What to do.
Note each line in the data below that holds "green", and copy it.
***** Records supplied
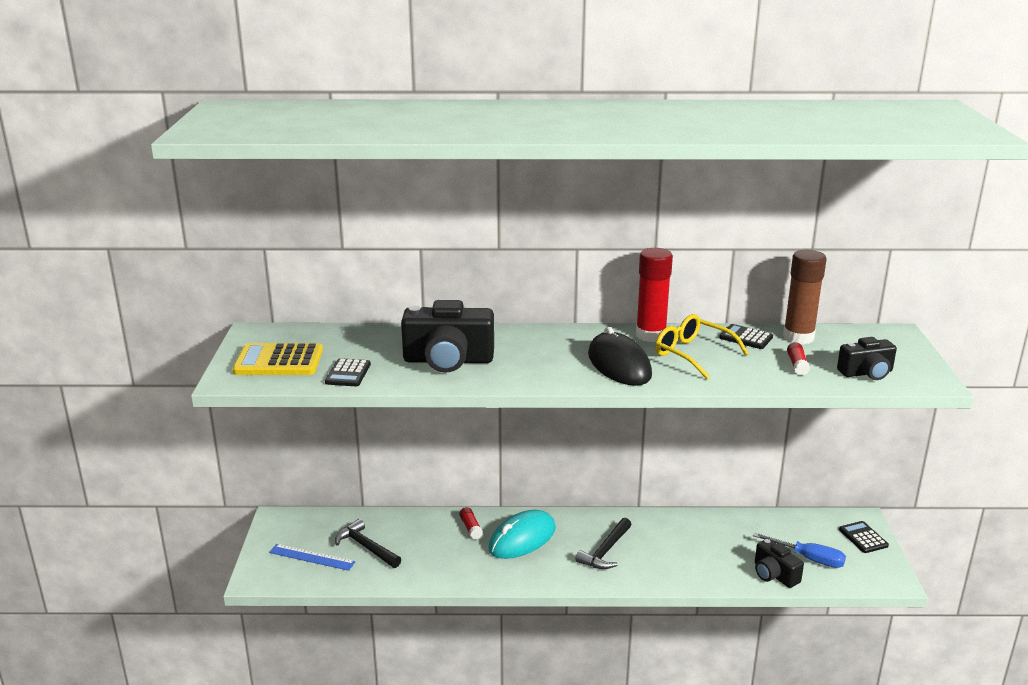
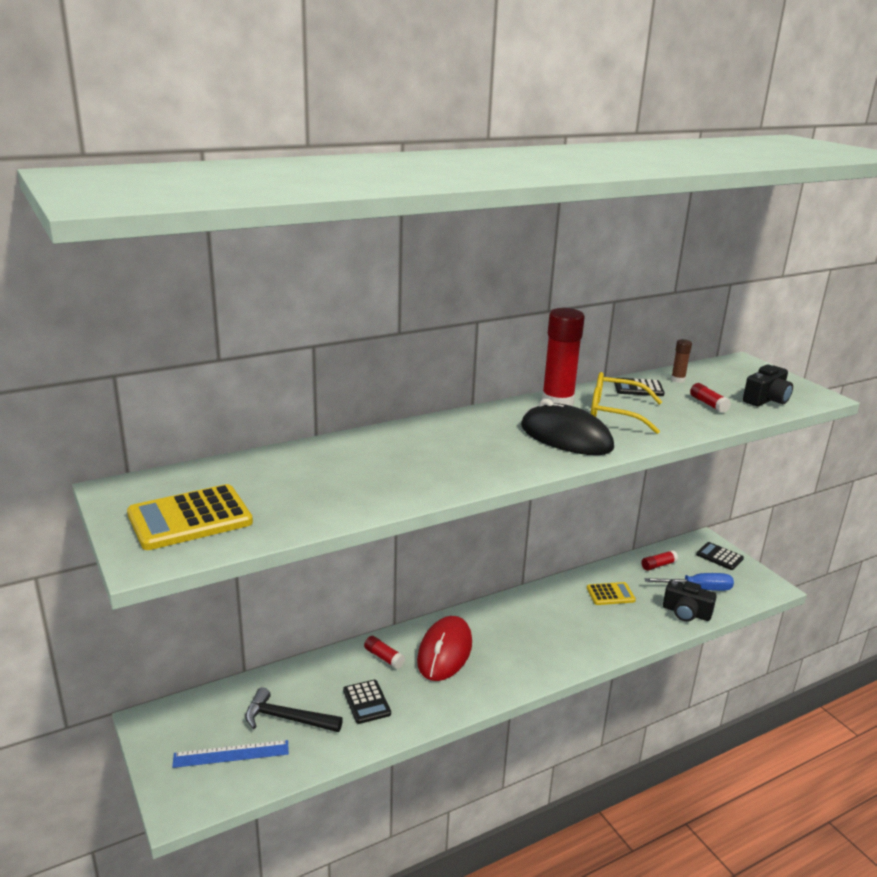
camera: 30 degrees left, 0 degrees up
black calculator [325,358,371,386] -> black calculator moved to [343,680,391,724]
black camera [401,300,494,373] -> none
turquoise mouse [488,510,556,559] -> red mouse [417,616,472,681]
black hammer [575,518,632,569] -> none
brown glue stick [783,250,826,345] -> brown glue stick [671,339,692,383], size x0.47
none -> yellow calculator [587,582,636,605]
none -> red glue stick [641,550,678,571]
**********
***** Records supplied
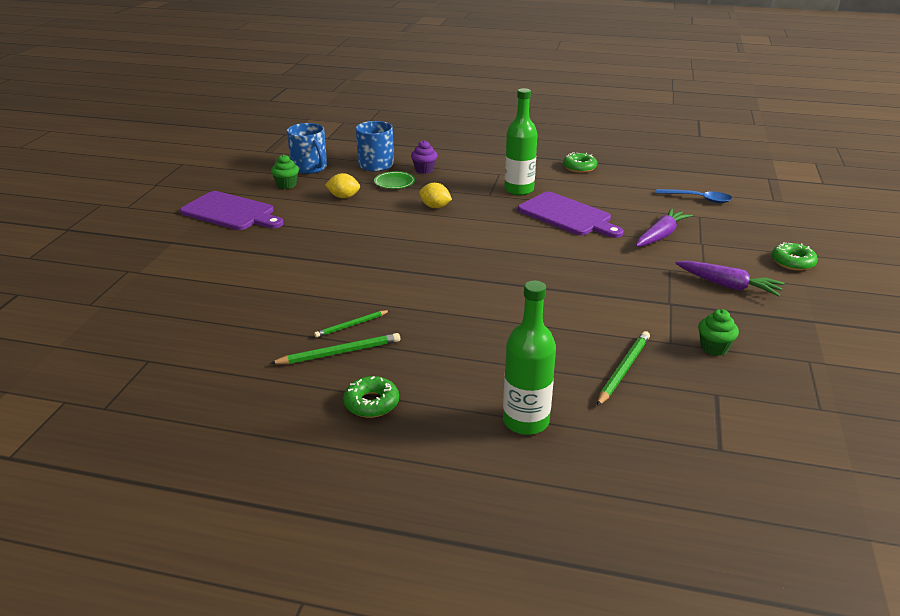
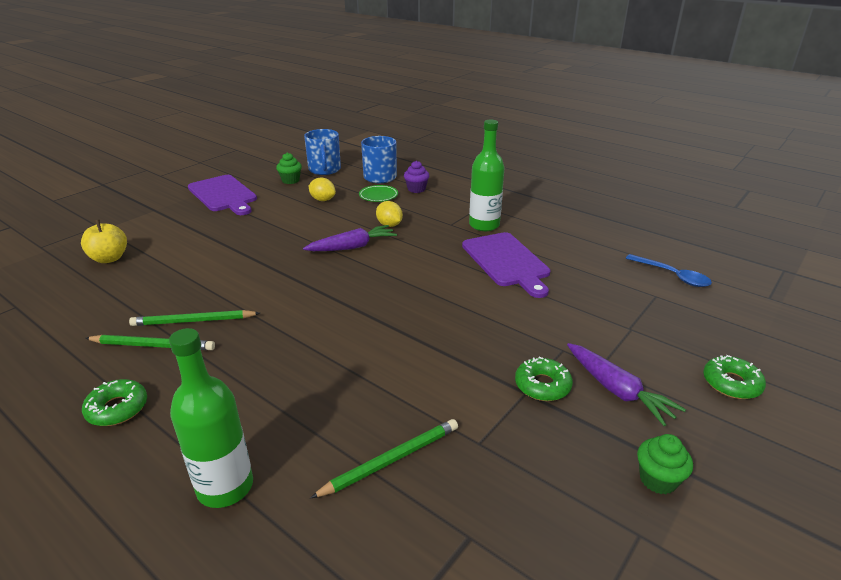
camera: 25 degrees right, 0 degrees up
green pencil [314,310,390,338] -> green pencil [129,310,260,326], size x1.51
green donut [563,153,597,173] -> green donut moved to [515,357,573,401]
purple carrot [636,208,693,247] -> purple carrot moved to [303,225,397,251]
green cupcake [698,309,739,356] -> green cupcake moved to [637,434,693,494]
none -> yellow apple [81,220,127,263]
**********
Reply to the task.
green pencil [314,310,390,338] -> green pencil [129,310,260,326], size x1.51
green donut [563,153,597,173] -> green donut moved to [515,357,573,401]
green cupcake [698,309,739,356] -> green cupcake moved to [637,434,693,494]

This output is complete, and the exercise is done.